• Job item:
In the material below, the required lines run from the one containing "(128, 409) = (80, 263): grey" through the one containing "(390, 582) = (196, 550): orange". Copy those lines exactly, ends included, and nothing else.

• Supplied records:
---
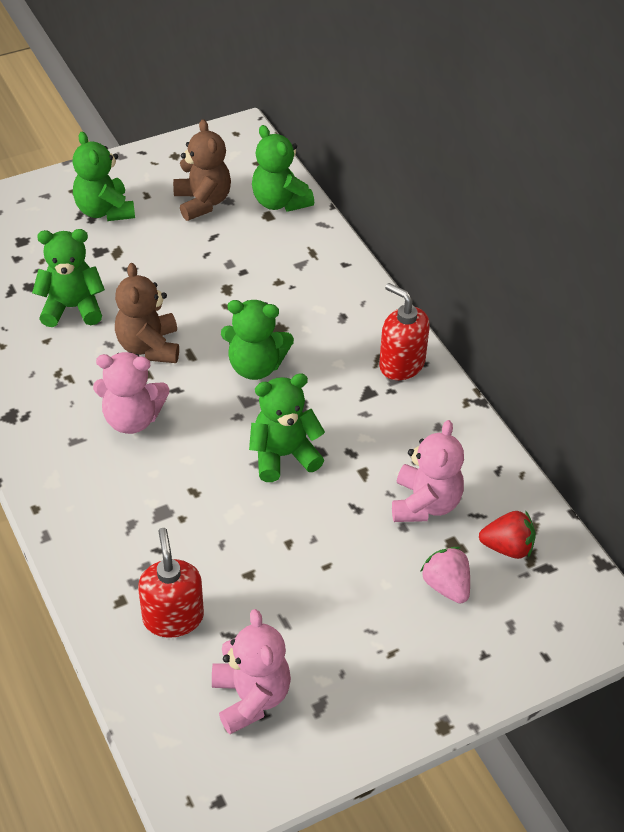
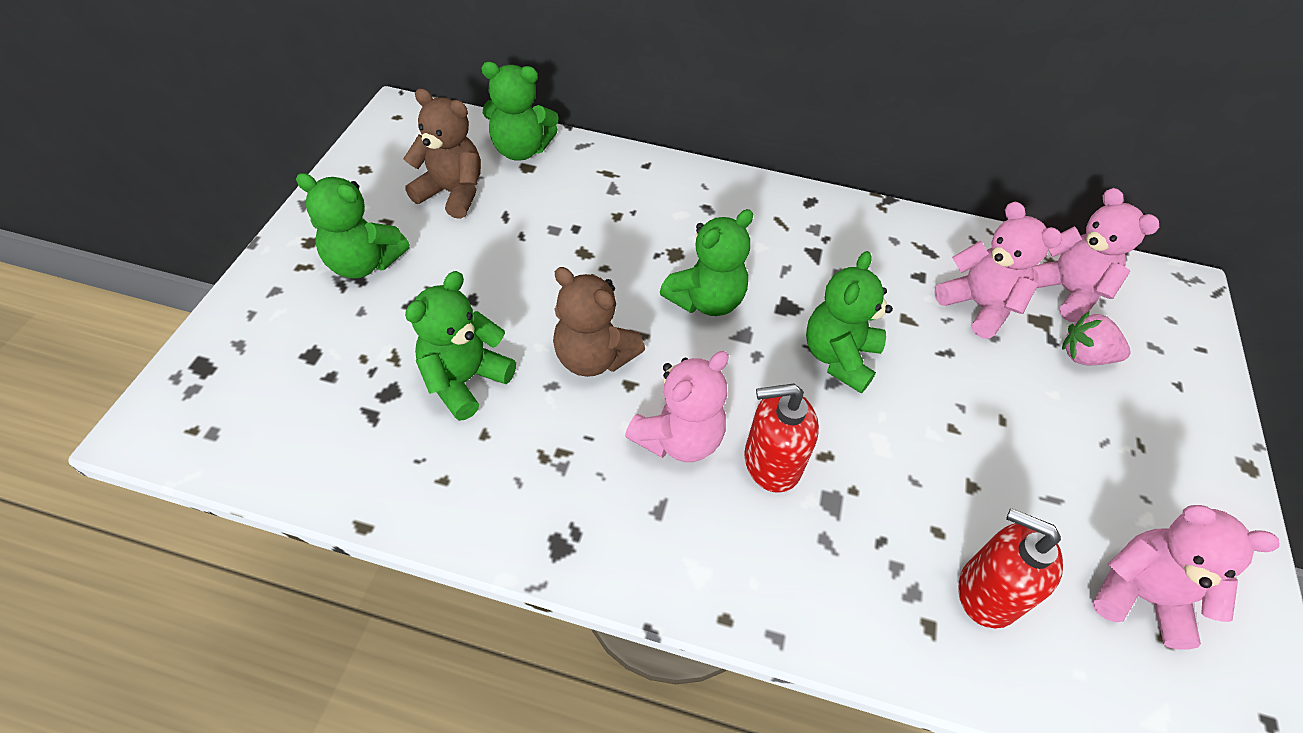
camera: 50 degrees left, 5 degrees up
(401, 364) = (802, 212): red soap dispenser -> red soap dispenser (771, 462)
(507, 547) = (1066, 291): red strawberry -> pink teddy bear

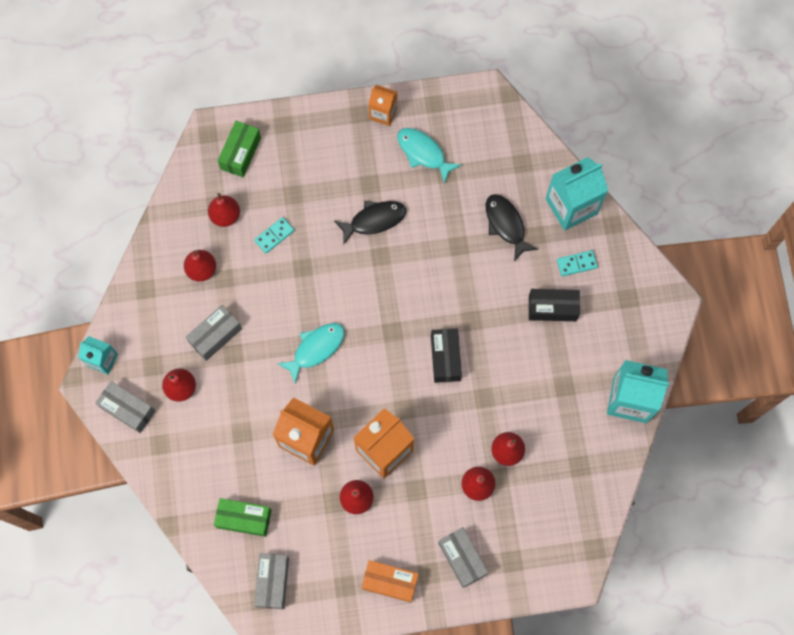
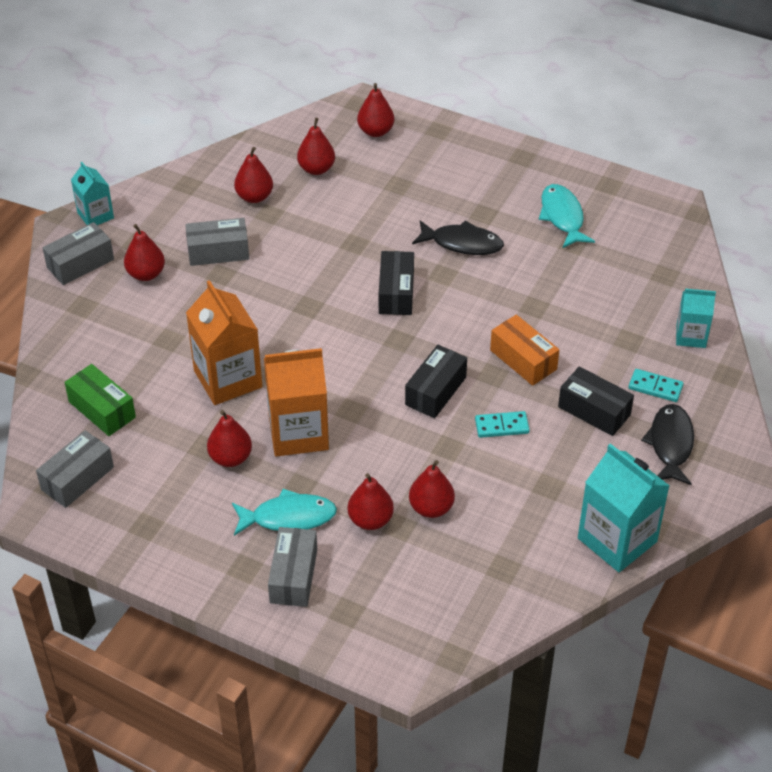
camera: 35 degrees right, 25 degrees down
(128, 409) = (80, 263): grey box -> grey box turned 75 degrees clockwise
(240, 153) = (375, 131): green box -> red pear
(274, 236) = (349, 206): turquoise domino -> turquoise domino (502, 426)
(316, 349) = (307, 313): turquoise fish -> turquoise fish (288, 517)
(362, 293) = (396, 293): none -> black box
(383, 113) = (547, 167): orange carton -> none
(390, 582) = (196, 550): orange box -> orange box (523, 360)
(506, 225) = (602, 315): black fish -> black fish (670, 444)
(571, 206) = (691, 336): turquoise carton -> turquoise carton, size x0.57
---
• Response:
(128, 409) = (80, 263): grey box -> grey box turned 75 degrees clockwise
(240, 153) = (375, 131): green box -> red pear
(274, 236) = (349, 206): turquoise domino -> turquoise domino (502, 426)
(316, 349) = (307, 313): turquoise fish -> turquoise fish (288, 517)
(362, 293) = (396, 293): none -> black box
(383, 113) = (547, 167): orange carton -> none
(390, 582) = (196, 550): orange box -> orange box (523, 360)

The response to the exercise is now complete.